**WHAT IS NEEDED:**
Please transcribe the data below in full, word for word, without the images.

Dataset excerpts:
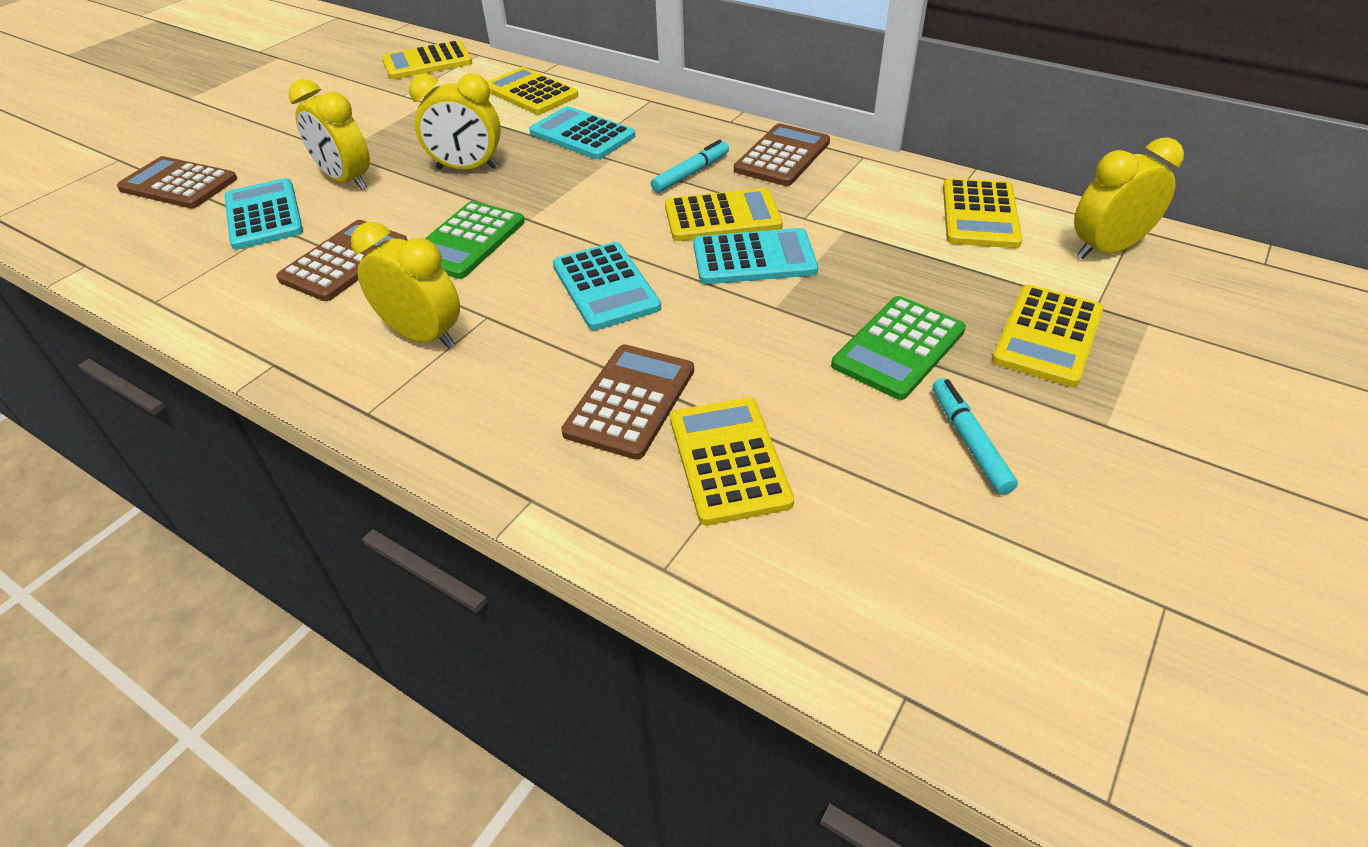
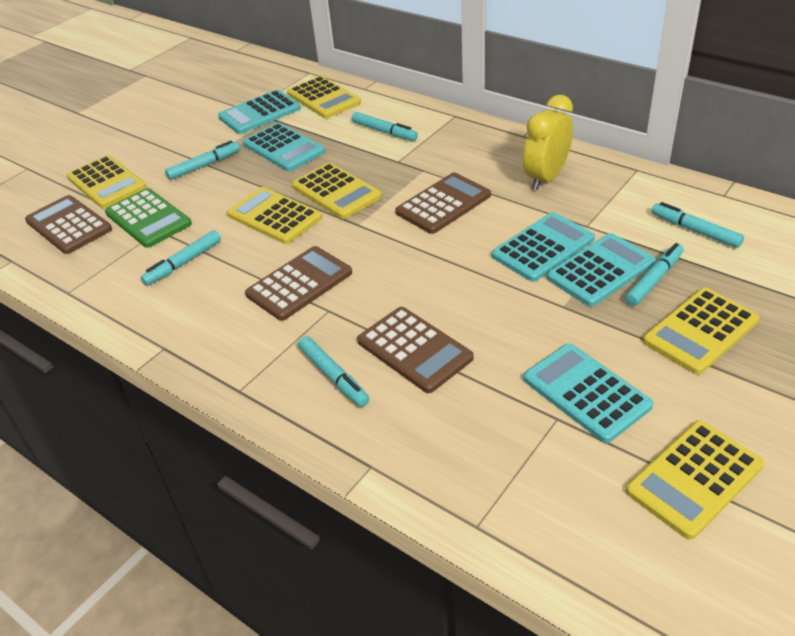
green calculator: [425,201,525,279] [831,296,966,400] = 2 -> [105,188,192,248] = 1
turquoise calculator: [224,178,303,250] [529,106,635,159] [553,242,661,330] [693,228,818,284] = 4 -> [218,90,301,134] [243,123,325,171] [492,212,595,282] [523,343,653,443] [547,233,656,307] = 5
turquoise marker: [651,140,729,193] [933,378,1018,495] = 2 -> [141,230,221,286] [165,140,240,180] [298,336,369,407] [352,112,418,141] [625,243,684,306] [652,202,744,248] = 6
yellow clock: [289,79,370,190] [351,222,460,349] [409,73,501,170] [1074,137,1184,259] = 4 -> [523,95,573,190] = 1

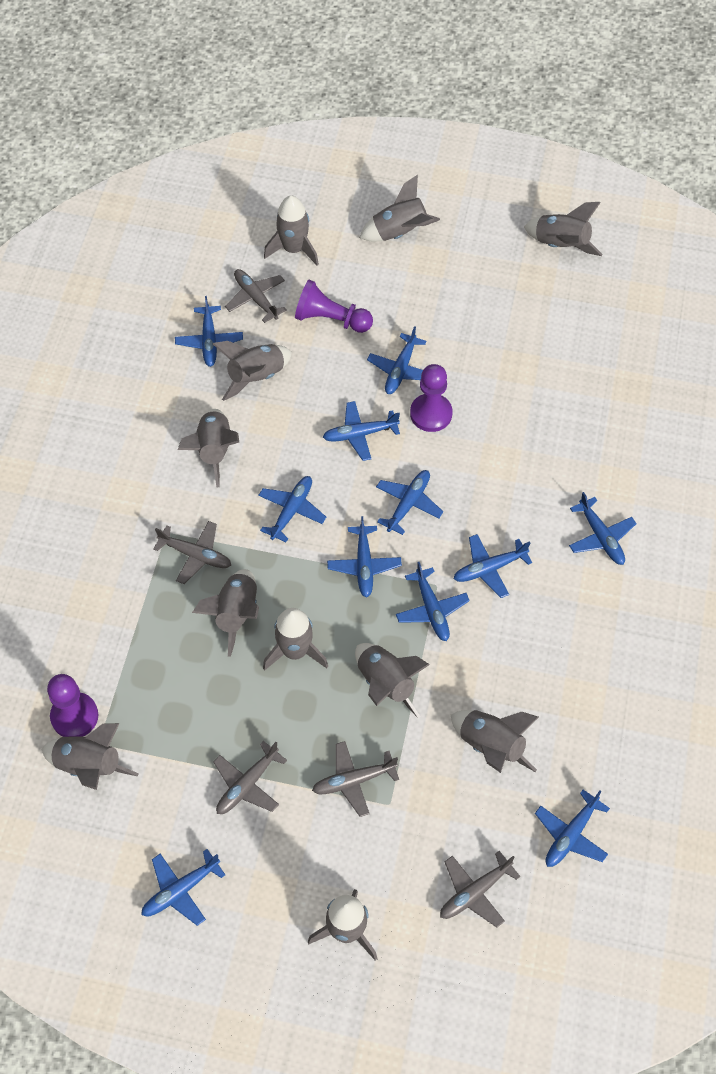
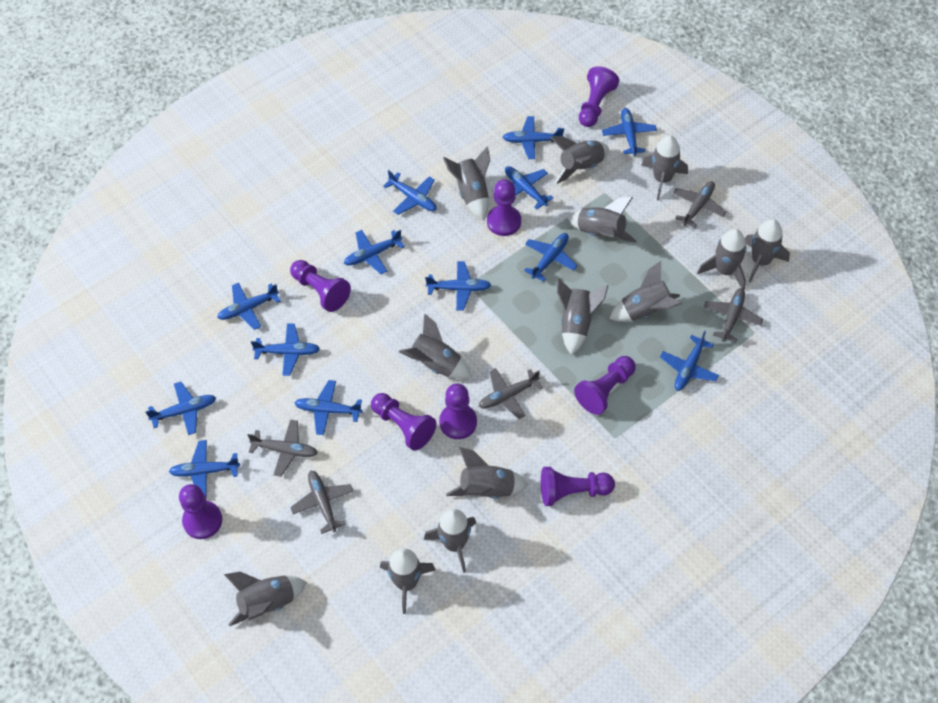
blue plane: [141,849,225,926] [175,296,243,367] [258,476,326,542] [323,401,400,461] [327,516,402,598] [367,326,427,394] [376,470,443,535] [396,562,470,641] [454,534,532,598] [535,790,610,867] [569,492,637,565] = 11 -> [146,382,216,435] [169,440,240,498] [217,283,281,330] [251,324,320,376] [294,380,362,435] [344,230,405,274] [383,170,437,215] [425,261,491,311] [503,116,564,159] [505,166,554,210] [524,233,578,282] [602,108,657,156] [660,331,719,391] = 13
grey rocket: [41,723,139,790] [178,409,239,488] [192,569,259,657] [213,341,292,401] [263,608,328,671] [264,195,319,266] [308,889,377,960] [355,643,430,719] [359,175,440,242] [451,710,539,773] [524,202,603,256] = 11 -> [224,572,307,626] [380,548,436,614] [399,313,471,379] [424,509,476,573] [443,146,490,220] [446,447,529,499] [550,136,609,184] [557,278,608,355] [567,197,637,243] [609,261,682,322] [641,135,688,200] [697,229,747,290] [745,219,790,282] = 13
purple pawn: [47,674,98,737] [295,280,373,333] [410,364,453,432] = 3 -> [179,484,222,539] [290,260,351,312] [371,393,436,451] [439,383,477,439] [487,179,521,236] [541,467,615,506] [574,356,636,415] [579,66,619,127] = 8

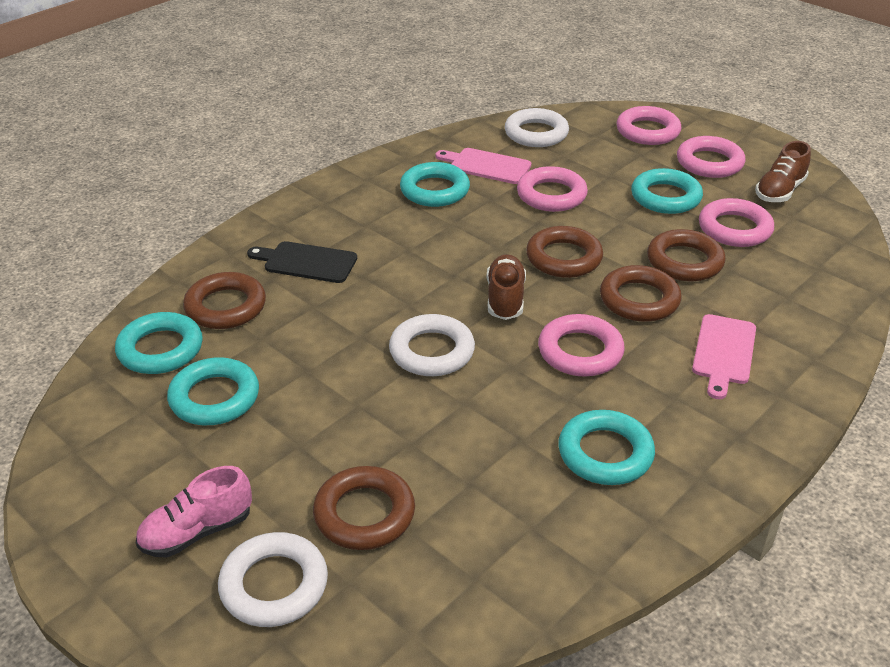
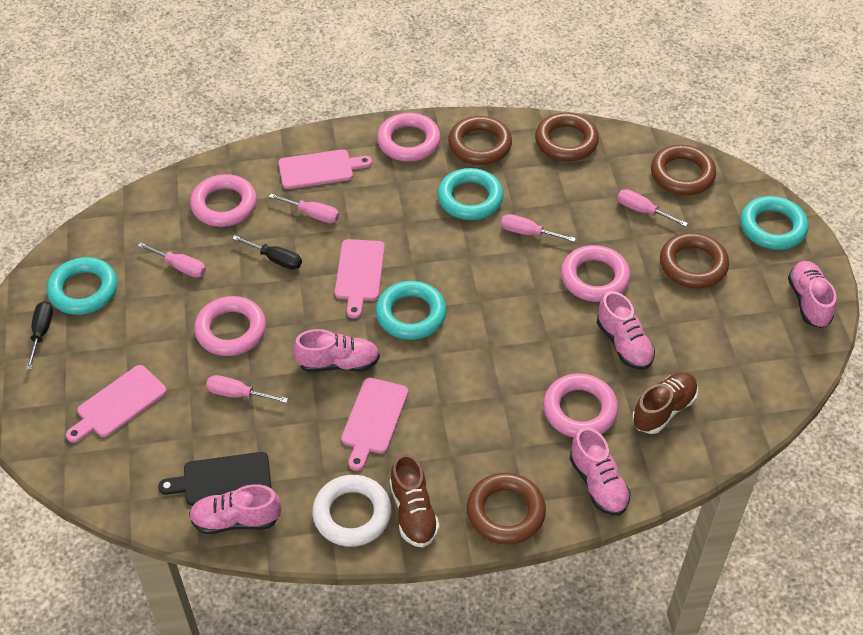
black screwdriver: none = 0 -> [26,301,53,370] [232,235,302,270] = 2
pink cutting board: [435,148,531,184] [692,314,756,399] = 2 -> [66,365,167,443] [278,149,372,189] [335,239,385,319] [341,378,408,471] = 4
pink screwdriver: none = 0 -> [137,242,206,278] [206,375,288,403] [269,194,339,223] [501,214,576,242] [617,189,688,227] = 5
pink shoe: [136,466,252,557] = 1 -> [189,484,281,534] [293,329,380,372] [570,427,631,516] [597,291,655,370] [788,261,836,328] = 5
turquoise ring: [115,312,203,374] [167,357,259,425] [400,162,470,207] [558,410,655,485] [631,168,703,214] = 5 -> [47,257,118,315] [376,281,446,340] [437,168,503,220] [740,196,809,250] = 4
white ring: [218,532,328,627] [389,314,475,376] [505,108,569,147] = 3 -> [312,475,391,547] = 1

**ANSWER TO THIS TASK:**
green calculator: [425,201,525,279] [831,296,966,400] = 2 -> [105,188,192,248] = 1
turquoise calculator: [224,178,303,250] [529,106,635,159] [553,242,661,330] [693,228,818,284] = 4 -> [218,90,301,134] [243,123,325,171] [492,212,595,282] [523,343,653,443] [547,233,656,307] = 5
turquoise marker: [651,140,729,193] [933,378,1018,495] = 2 -> [141,230,221,286] [165,140,240,180] [298,336,369,407] [352,112,418,141] [625,243,684,306] [652,202,744,248] = 6
yellow clock: [289,79,370,190] [351,222,460,349] [409,73,501,170] [1074,137,1184,259] = 4 -> [523,95,573,190] = 1

blue plane: [141,849,225,926] [175,296,243,367] [258,476,326,542] [323,401,400,461] [327,516,402,598] [367,326,427,394] [376,470,443,535] [396,562,470,641] [454,534,532,598] [535,790,610,867] [569,492,637,565] = 11 -> [146,382,216,435] [169,440,240,498] [217,283,281,330] [251,324,320,376] [294,380,362,435] [344,230,405,274] [383,170,437,215] [425,261,491,311] [503,116,564,159] [505,166,554,210] [524,233,578,282] [602,108,657,156] [660,331,719,391] = 13
grey rocket: [41,723,139,790] [178,409,239,488] [192,569,259,657] [213,341,292,401] [263,608,328,671] [264,195,319,266] [308,889,377,960] [355,643,430,719] [359,175,440,242] [451,710,539,773] [524,202,603,256] = 11 -> [224,572,307,626] [380,548,436,614] [399,313,471,379] [424,509,476,573] [443,146,490,220] [446,447,529,499] [550,136,609,184] [557,278,608,355] [567,197,637,243] [609,261,682,322] [641,135,688,200] [697,229,747,290] [745,219,790,282] = 13
purple pawn: [47,674,98,737] [295,280,373,333] [410,364,453,432] = 3 -> [179,484,222,539] [290,260,351,312] [371,393,436,451] [439,383,477,439] [487,179,521,236] [541,467,615,506] [574,356,636,415] [579,66,619,127] = 8

black screwdriver: none = 0 -> [26,301,53,370] [232,235,302,270] = 2
pink cutting board: [435,148,531,184] [692,314,756,399] = 2 -> [66,365,167,443] [278,149,372,189] [335,239,385,319] [341,378,408,471] = 4
pink screwdriver: none = 0 -> [137,242,206,278] [206,375,288,403] [269,194,339,223] [501,214,576,242] [617,189,688,227] = 5
pink shoe: [136,466,252,557] = 1 -> [189,484,281,534] [293,329,380,372] [570,427,631,516] [597,291,655,370] [788,261,836,328] = 5
turquoise ring: [115,312,203,374] [167,357,259,425] [400,162,470,207] [558,410,655,485] [631,168,703,214] = 5 -> [47,257,118,315] [376,281,446,340] [437,168,503,220] [740,196,809,250] = 4
white ring: [218,532,328,627] [389,314,475,376] [505,108,569,147] = 3 -> [312,475,391,547] = 1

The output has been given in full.